Task >>
Reproduce all entries below verbatim. Skip the pictures.

Structured diff data
────────────────
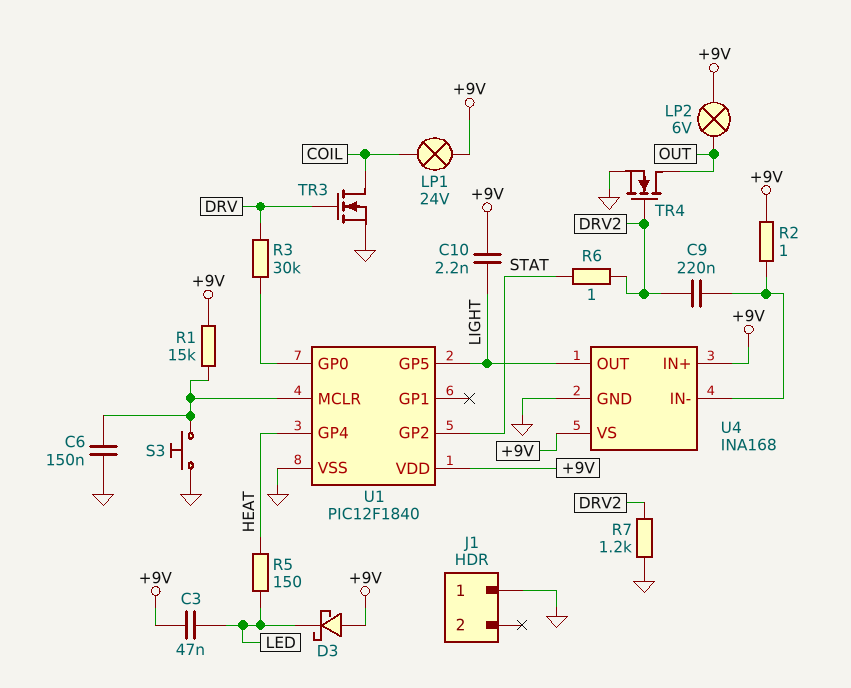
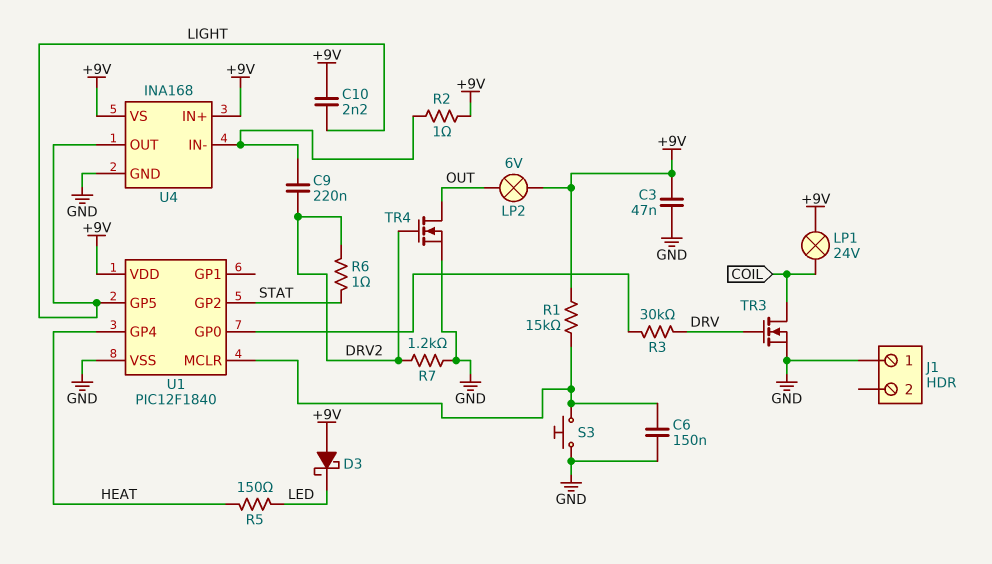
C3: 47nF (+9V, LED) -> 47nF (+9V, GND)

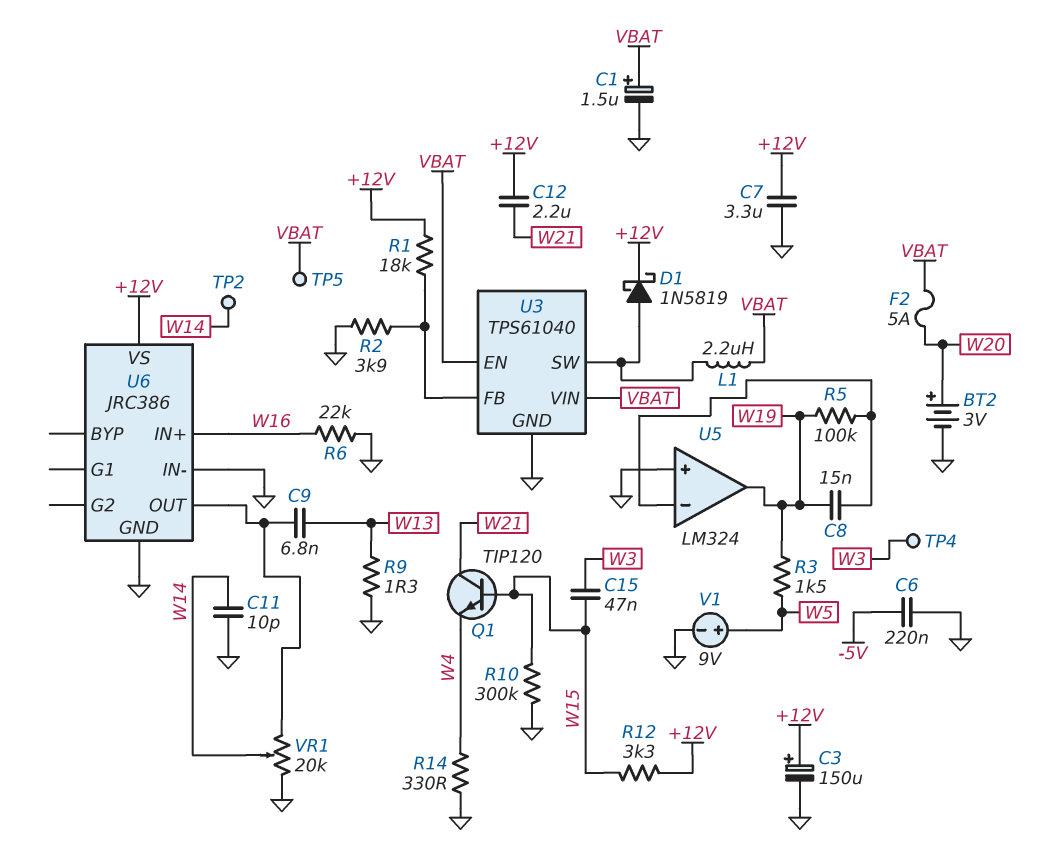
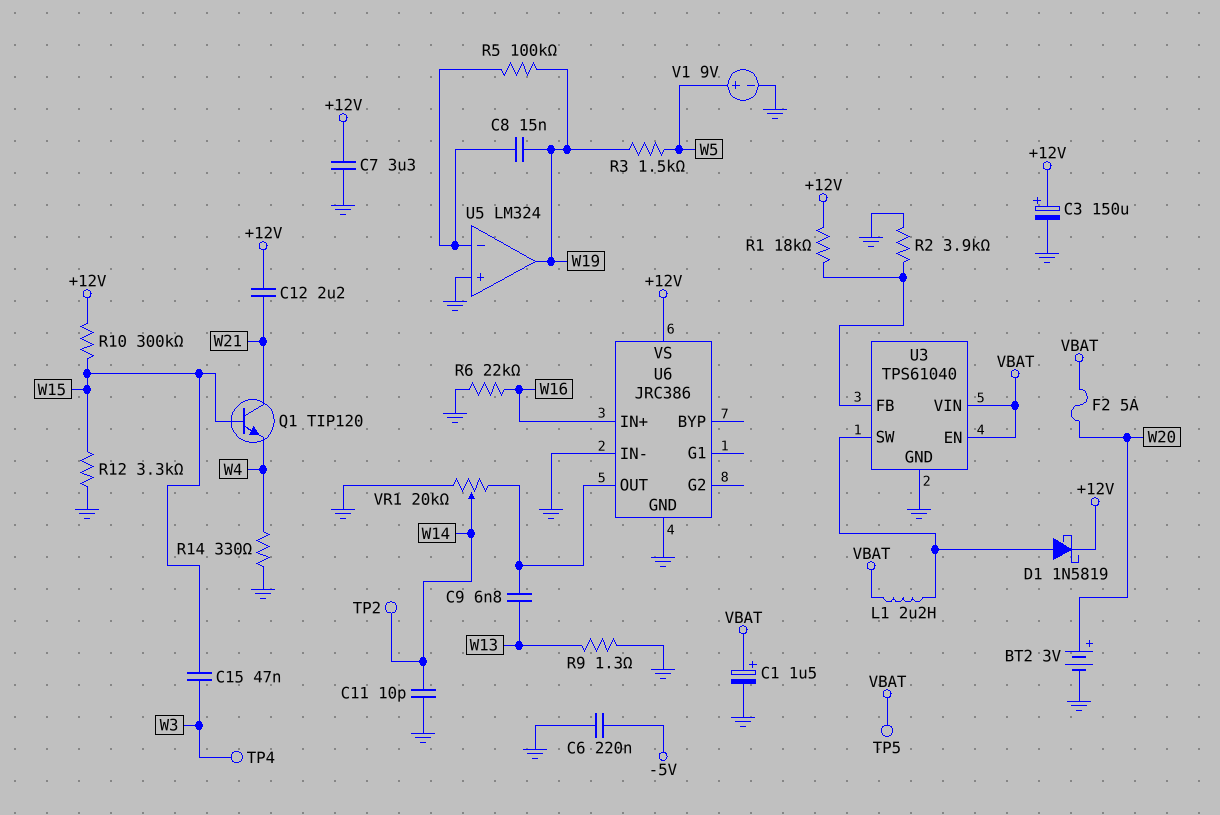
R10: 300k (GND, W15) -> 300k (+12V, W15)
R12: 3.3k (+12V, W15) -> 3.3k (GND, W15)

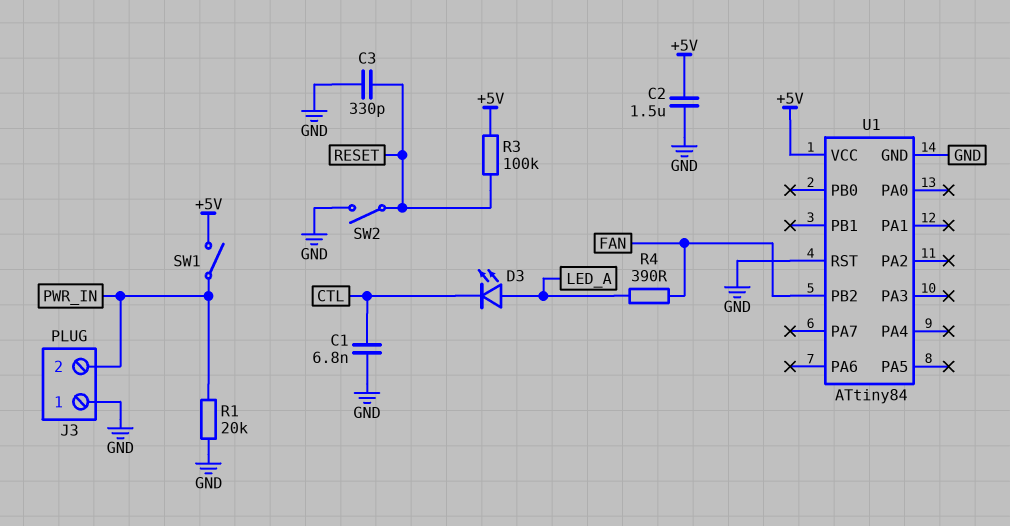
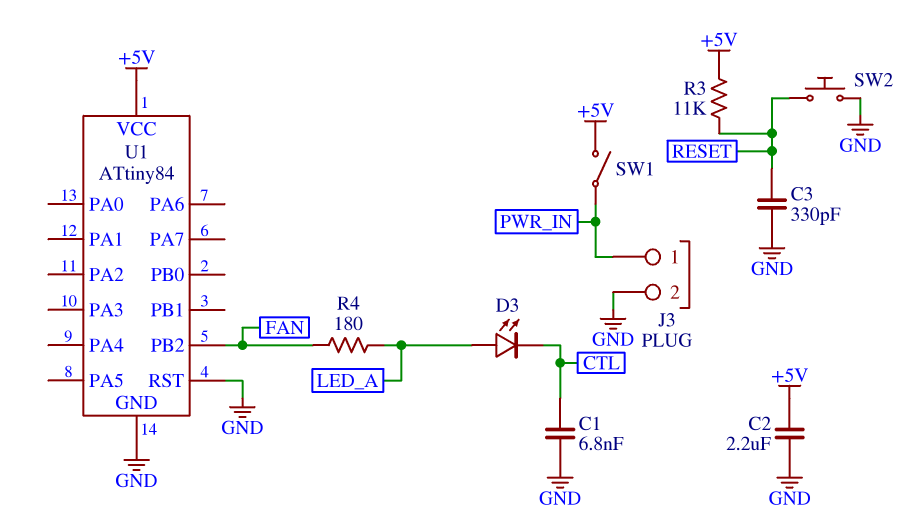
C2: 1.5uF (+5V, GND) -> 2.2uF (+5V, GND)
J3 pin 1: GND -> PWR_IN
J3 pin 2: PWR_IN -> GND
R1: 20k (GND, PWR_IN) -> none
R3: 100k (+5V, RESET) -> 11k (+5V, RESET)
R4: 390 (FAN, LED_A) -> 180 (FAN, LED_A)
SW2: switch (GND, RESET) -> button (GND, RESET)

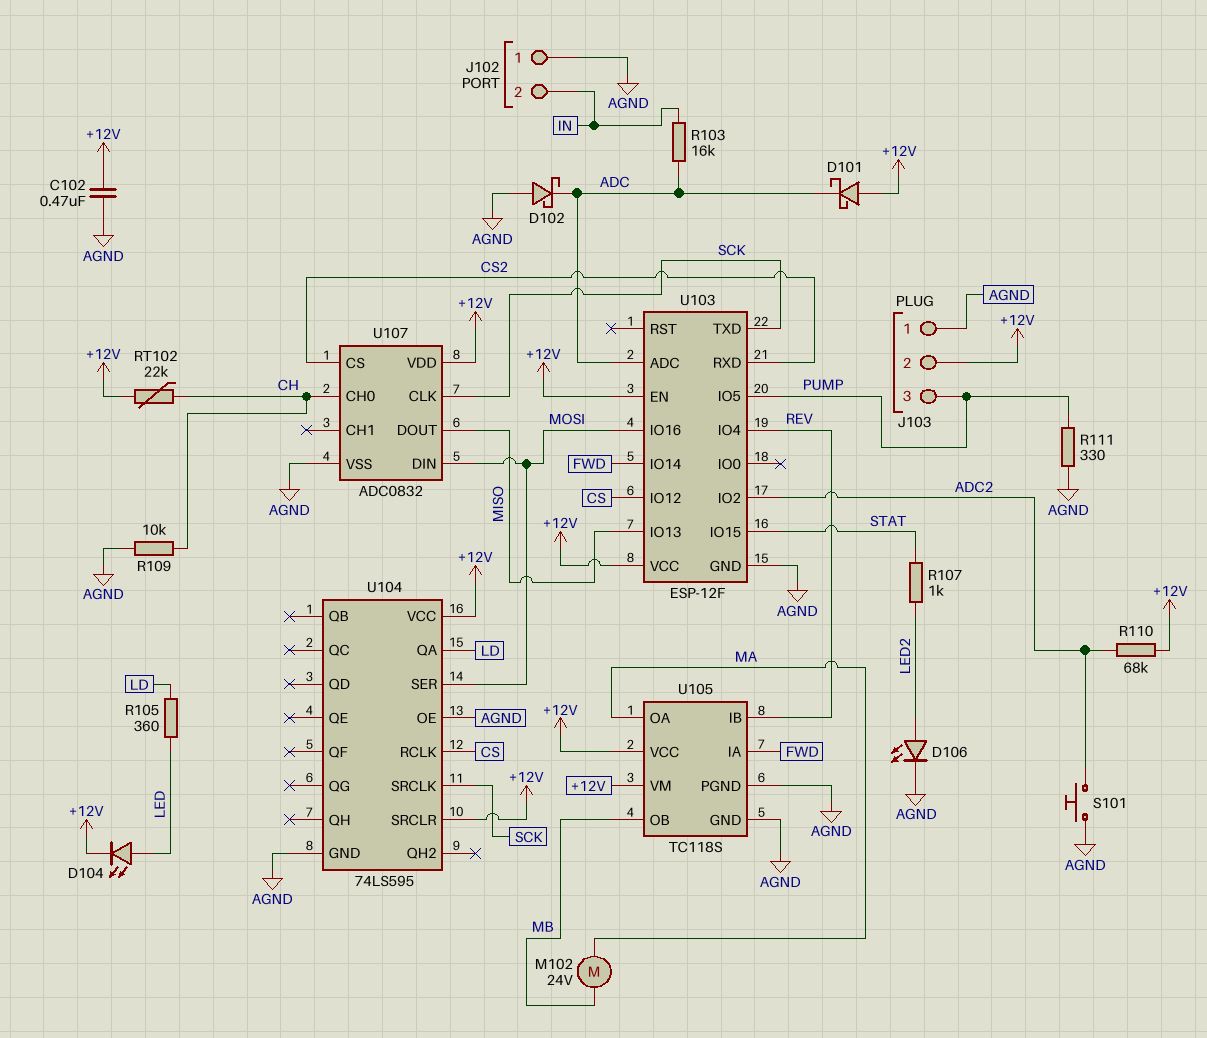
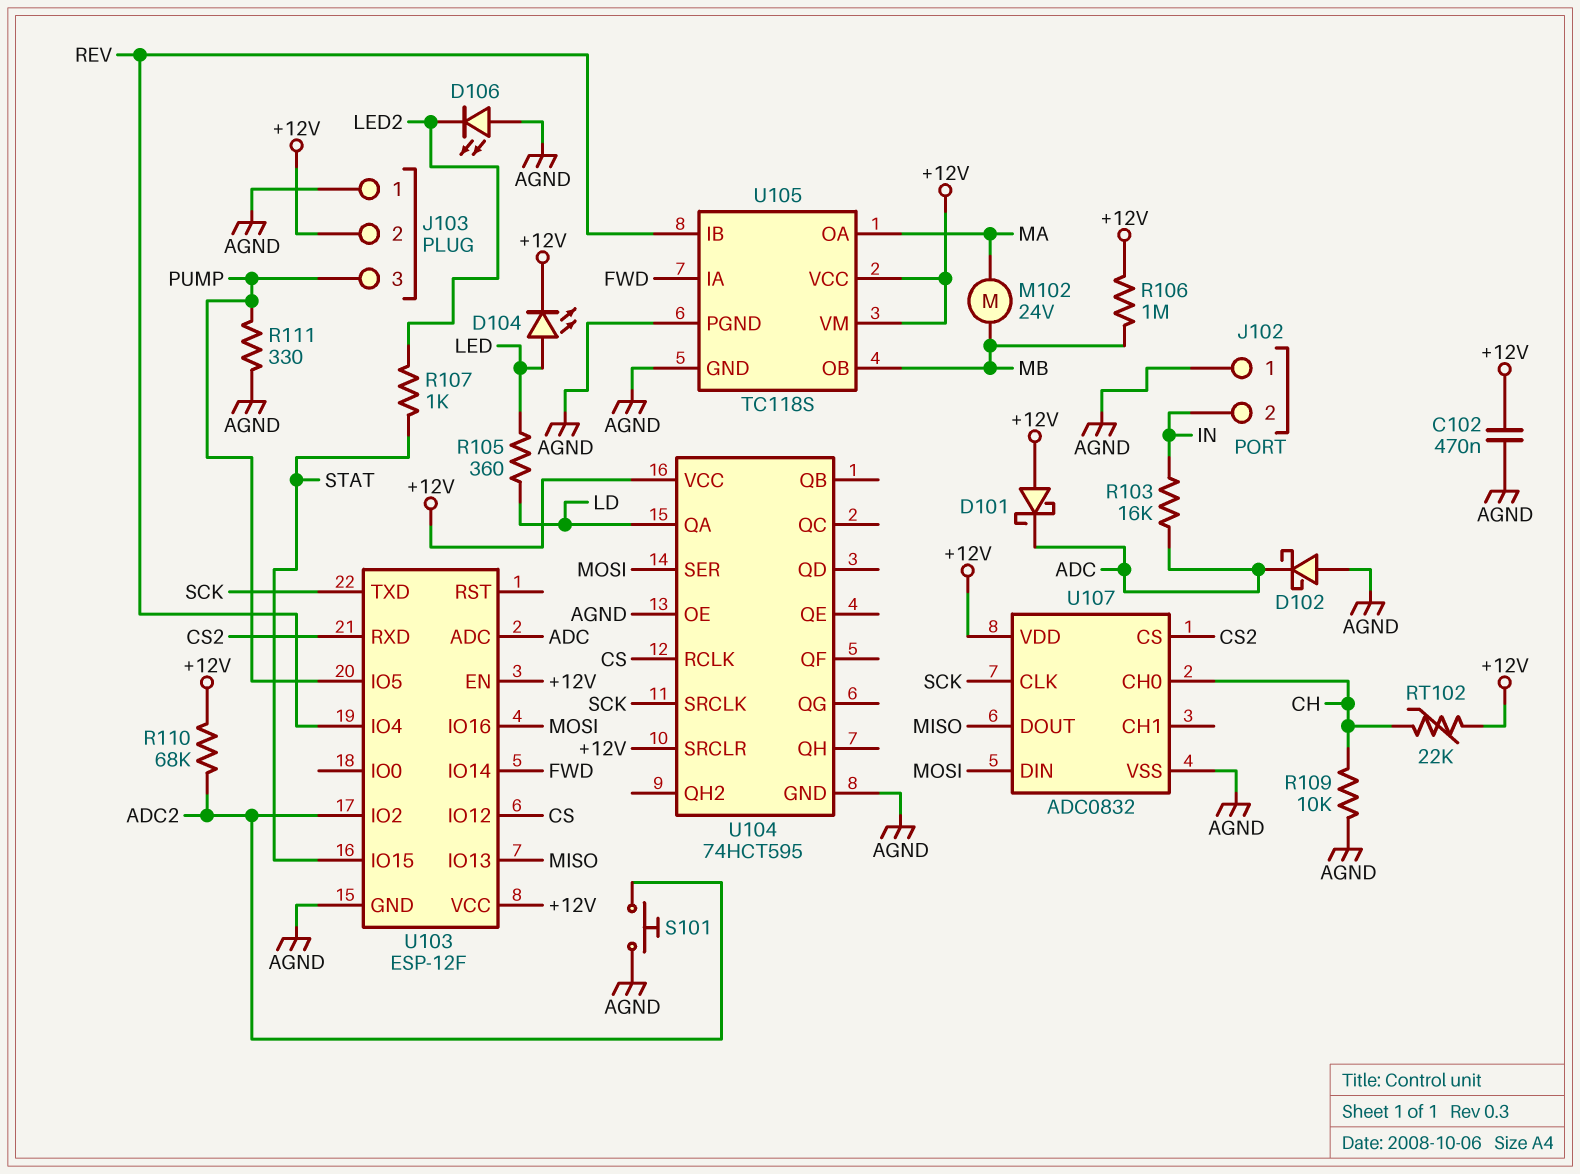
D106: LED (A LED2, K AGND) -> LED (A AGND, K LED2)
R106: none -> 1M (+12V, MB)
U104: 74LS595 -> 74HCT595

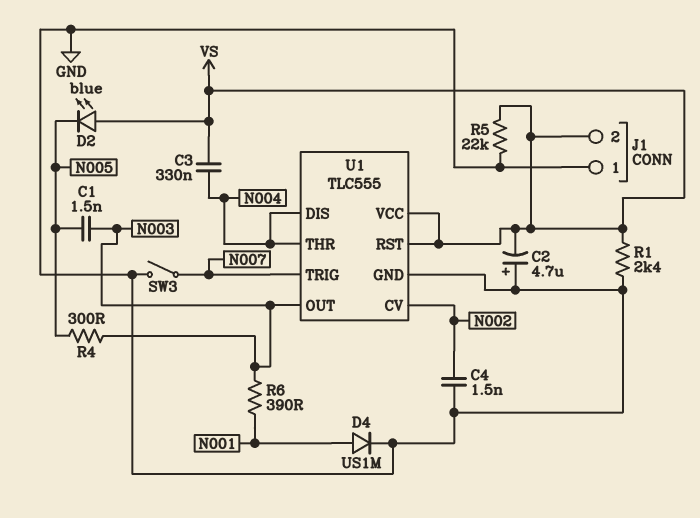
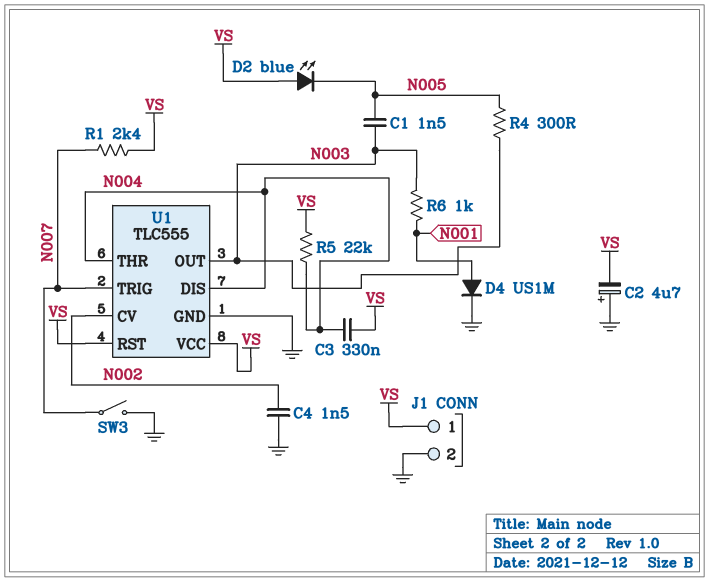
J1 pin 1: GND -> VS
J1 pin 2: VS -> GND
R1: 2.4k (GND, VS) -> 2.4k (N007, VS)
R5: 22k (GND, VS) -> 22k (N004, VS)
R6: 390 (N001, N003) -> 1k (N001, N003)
────────────────
Answer to the exercise >>
C3: 47nF (+9V, LED) -> 47nF (+9V, GND)

R10: 300k (GND, W15) -> 300k (+12V, W15)
R12: 3.3k (+12V, W15) -> 3.3k (GND, W15)

C2: 1.5uF (+5V, GND) -> 2.2uF (+5V, GND)
J3 pin 1: GND -> PWR_IN
J3 pin 2: PWR_IN -> GND
R1: 20k (GND, PWR_IN) -> none
R3: 100k (+5V, RESET) -> 11k (+5V, RESET)
R4: 390 (FAN, LED_A) -> 180 (FAN, LED_A)
SW2: switch (GND, RESET) -> button (GND, RESET)

D106: LED (A LED2, K AGND) -> LED (A AGND, K LED2)
R106: none -> 1M (+12V, MB)
U104: 74LS595 -> 74HCT595

J1 pin 1: GND -> VS
J1 pin 2: VS -> GND
R1: 2.4k (GND, VS) -> 2.4k (N007, VS)
R5: 22k (GND, VS) -> 22k (N004, VS)
R6: 390 (N001, N003) -> 1k (N001, N003)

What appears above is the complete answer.